**What the task asks:** What lines of the data below hold the string "none"? Copy each one.

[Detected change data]

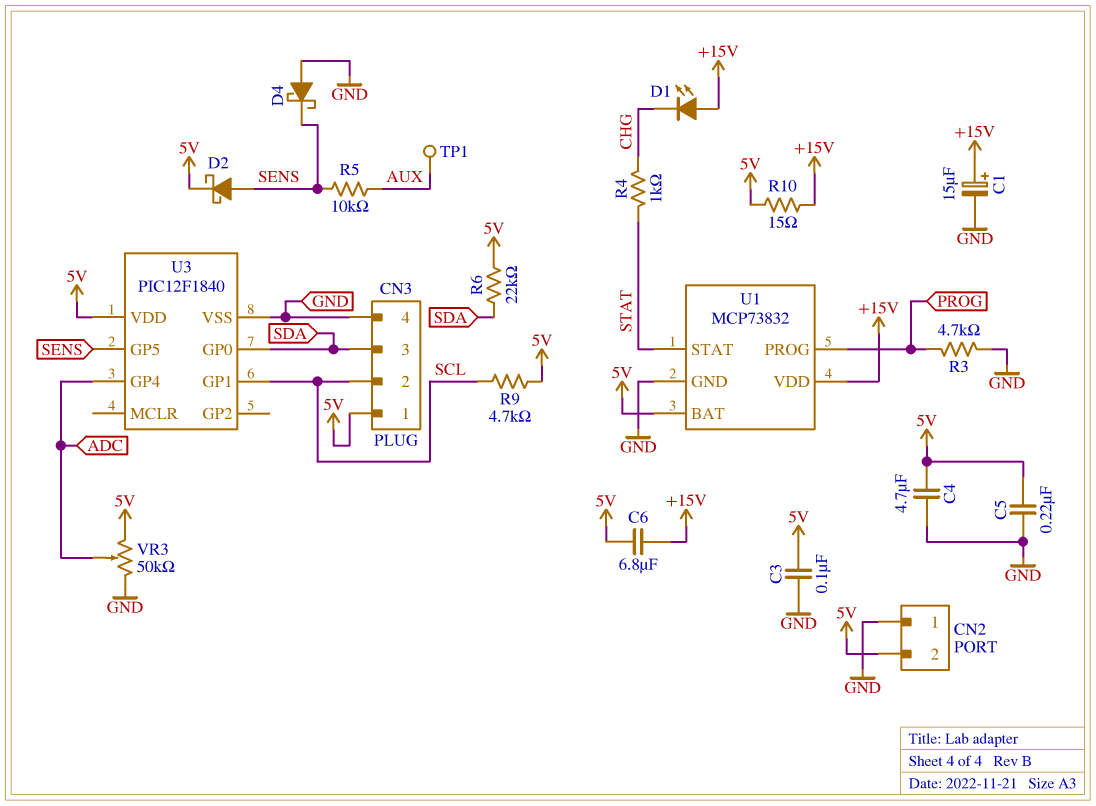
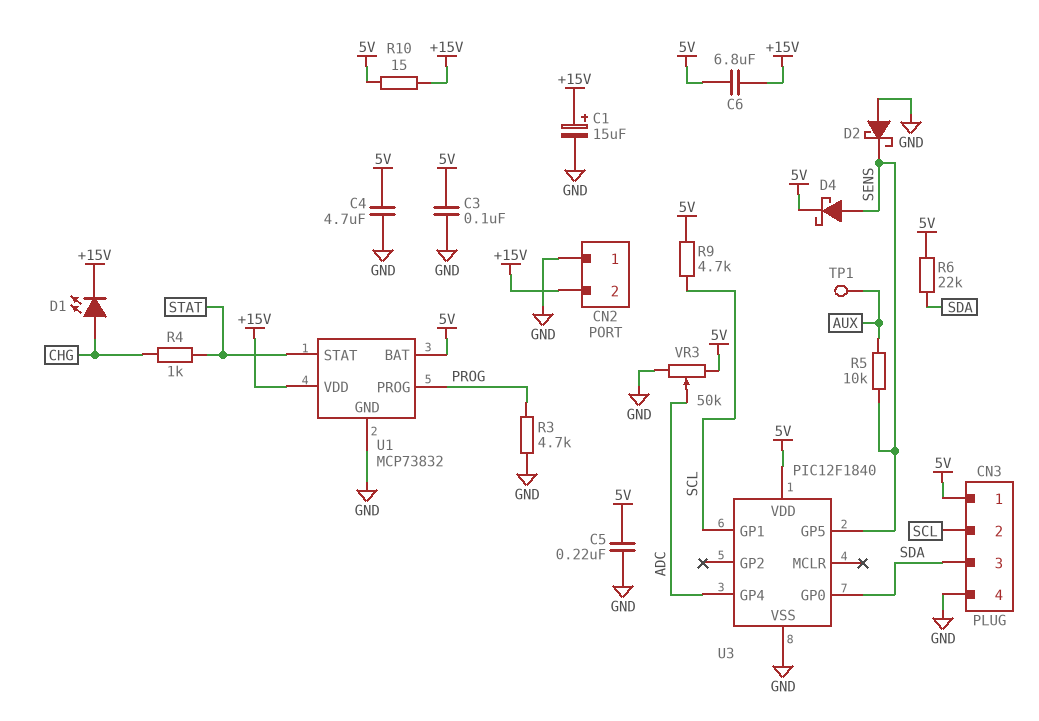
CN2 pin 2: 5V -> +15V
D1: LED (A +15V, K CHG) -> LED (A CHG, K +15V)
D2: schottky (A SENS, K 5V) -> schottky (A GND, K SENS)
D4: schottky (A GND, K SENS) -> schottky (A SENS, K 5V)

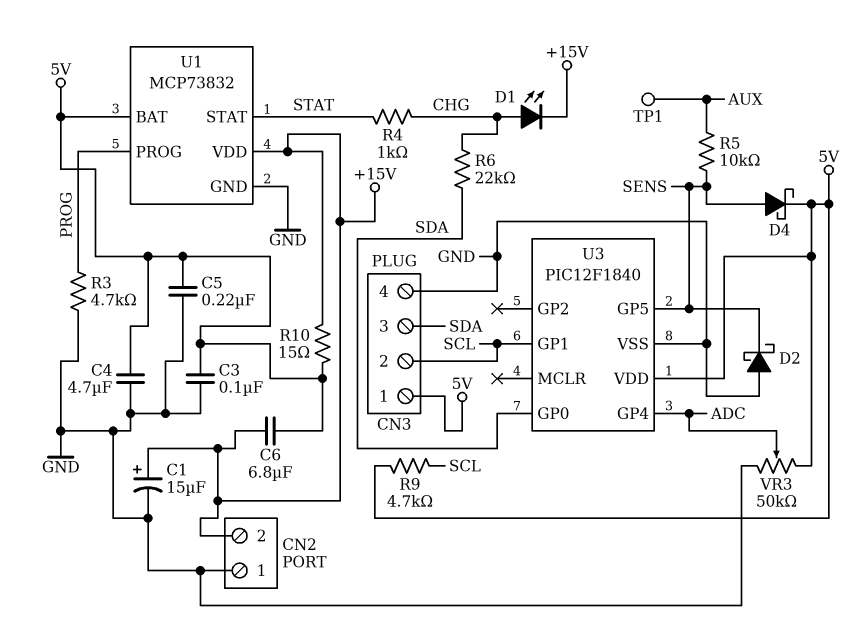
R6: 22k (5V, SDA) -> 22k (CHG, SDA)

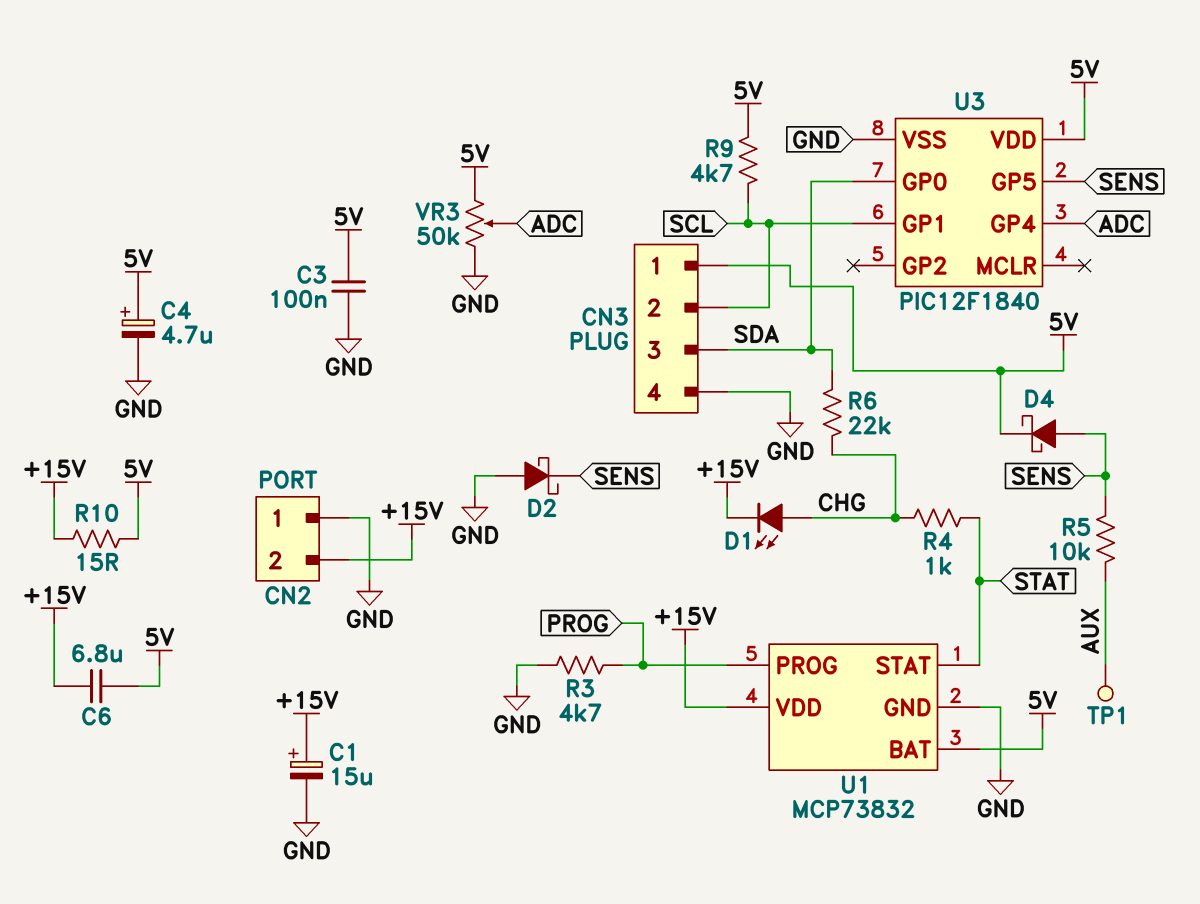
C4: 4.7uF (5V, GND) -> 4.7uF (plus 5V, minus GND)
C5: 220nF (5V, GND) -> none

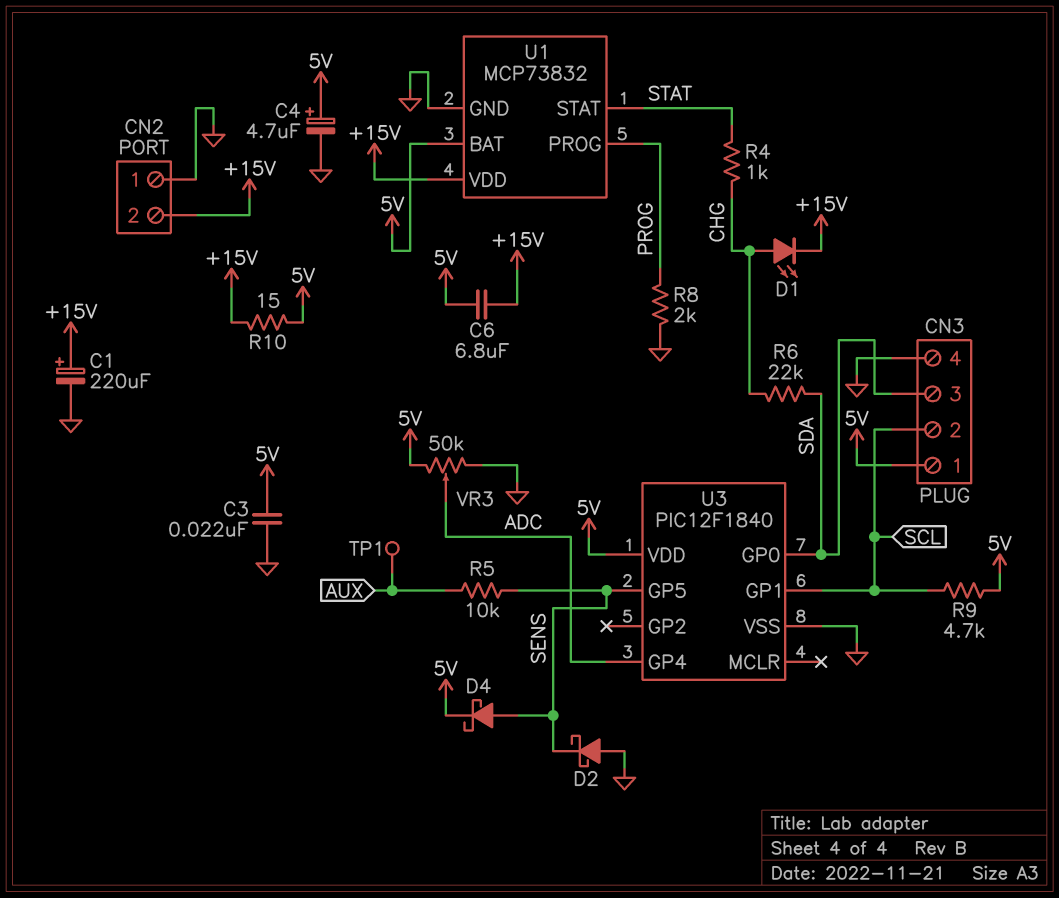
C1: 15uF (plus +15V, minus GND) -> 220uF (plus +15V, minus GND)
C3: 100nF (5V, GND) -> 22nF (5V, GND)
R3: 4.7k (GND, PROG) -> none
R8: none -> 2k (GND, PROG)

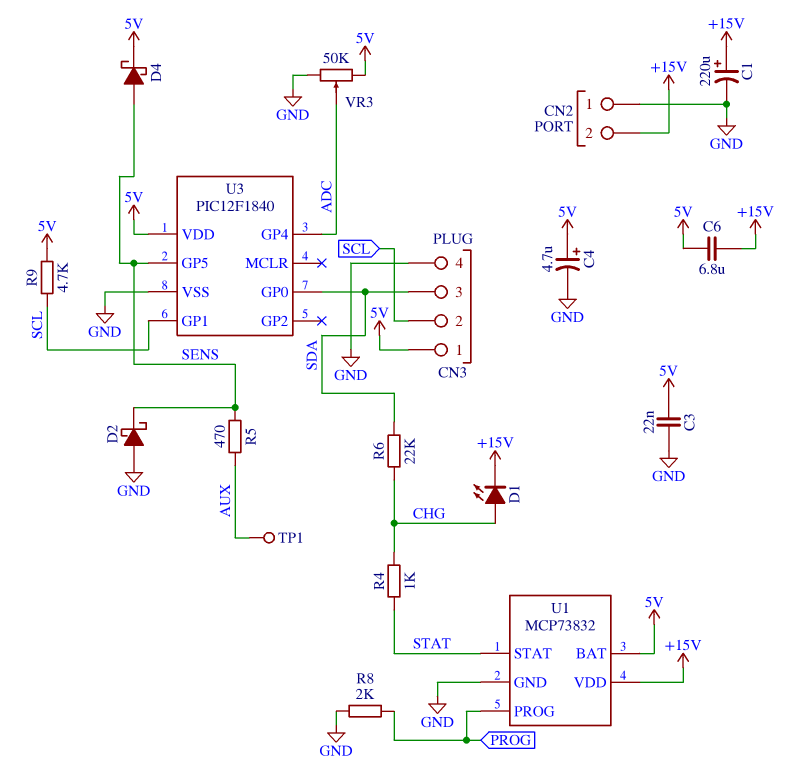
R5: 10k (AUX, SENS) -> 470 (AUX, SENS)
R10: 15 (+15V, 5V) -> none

**Your solution:**
C5: 220nF (5V, GND) -> none
R3: 4.7k (GND, PROG) -> none
R8: none -> 2k (GND, PROG)
R10: 15 (+15V, 5V) -> none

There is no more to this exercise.